• Work item: Each line of the data below either holds "camera" or does not. Report how many do, and only that.

• Data to examine:
☆ ☆ ☆ ☆ ☆ ☆ ☆
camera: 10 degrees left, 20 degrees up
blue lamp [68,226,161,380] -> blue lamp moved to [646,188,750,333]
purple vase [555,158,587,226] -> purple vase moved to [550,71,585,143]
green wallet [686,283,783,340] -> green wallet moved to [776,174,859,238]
☆ ☆ ☆ ☆ ☆ ☆ ☆
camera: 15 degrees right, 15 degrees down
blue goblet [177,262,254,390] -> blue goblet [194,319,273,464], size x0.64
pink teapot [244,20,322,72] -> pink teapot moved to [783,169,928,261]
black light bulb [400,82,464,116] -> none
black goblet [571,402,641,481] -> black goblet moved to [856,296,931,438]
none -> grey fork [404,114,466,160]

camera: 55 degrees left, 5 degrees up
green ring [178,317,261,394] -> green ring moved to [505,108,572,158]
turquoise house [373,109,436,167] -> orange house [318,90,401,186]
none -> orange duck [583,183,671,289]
☆ ☆ ☆ ☆ ☆ ☆ ☆
• Exercise answer: 3